Description of the task. Reproduce each of the entries below character for character, in the order given.

Task inputs.

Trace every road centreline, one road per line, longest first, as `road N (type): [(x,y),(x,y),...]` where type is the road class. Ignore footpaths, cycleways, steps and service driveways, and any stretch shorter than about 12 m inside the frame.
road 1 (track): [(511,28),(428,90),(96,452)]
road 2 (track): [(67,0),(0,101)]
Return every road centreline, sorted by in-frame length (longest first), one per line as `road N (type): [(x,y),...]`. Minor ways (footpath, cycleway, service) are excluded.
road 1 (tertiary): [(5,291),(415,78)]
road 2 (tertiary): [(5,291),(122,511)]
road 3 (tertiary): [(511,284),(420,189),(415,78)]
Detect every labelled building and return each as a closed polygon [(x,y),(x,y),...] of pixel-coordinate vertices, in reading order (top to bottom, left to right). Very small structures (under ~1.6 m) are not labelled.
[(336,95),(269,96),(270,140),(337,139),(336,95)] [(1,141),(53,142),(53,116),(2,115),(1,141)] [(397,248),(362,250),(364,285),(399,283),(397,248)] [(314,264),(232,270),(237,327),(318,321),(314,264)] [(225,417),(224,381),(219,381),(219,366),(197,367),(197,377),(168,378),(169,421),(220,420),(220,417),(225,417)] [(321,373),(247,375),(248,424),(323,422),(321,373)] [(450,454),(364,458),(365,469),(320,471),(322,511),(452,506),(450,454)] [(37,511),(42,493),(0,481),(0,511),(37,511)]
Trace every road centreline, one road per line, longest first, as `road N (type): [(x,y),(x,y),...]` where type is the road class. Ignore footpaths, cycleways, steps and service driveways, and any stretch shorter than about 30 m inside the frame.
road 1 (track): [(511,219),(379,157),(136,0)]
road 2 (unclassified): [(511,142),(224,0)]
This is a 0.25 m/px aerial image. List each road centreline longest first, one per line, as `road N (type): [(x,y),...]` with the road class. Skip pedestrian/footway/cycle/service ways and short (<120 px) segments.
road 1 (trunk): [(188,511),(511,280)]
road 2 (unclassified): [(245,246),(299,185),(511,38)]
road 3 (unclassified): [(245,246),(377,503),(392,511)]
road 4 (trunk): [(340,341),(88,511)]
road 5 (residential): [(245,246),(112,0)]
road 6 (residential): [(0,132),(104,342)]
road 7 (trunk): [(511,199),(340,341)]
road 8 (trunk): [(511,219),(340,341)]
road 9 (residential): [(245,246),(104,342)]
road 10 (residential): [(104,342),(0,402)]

Finished answer.
Trace every road centreline, one road per line, longest first, as `road N (type): [(x,y),(x,y),...]` where type is the road class. Ignore footpaths, cycleways, steps and service driveways, and any stretch shorter than about 12 m inside the frame.
road 1 (track): [(511,28),(428,90),(96,452)]
road 2 (track): [(67,0),(0,101)]
Return every road centreline, sorted by in-frame length (longest first), one per line as `road N (type): [(x,y),...]`. Minor ways (footpath, cycleway, service) are excluded.
road 1 (tertiary): [(5,291),(415,78)]
road 2 (tertiary): [(5,291),(122,511)]
road 3 (tertiary): [(511,284),(420,189),(415,78)]
Detect every labelled building and return each as a closed polygon [(x,y),(x,y),...] of pixel-coordinate vertices, in reading order (top to bottom, left to right). Very small structures (under ~1.6 m) are not labelled.
[(336,95),(269,96),(270,140),(337,139),(336,95)] [(1,141),(53,142),(53,116),(2,115),(1,141)] [(397,248),(362,250),(364,285),(399,283),(397,248)] [(314,264),(232,270),(237,327),(318,321),(314,264)] [(225,417),(224,381),(219,381),(219,366),(197,367),(197,377),(168,378),(169,421),(220,420),(220,417),(225,417)] [(321,373),(247,375),(248,424),(323,422),(321,373)] [(450,454),(364,458),(365,469),(320,471),(322,511),(452,506),(450,454)] [(37,511),(42,493),(0,481),(0,511),(37,511)]
Trace every road centreline, one road per line, longest first, as `road N (type): [(x,y),(x,y),...]` where type is the road class. Ignore footpaths, cycleways, steps and service driveways, and any stretch shorter than about 30 m inside the frame.
road 1 (track): [(511,219),(379,157),(136,0)]
road 2 (unclassified): [(511,142),(224,0)]
This is a 0.25 m/px aerial image. List each road centreline longest first, one per line, as `road N (type): [(x,y),...]` with the road class. Skip pedestrian/footway/cycle/service ways and short (<120 px) segments.
road 1 (trunk): [(188,511),(511,280)]
road 2 (unclassified): [(245,246),(299,185),(511,38)]
road 3 (unclassified): [(245,246),(377,503),(392,511)]
road 4 (trunk): [(340,341),(88,511)]
road 5 (residential): [(245,246),(112,0)]
road 6 (residential): [(0,132),(104,342)]
road 7 (trunk): [(511,199),(340,341)]
road 8 (trunk): [(511,219),(340,341)]
road 9 (residential): [(245,246),(104,342)]
road 10 (residential): [(104,342),(0,402)]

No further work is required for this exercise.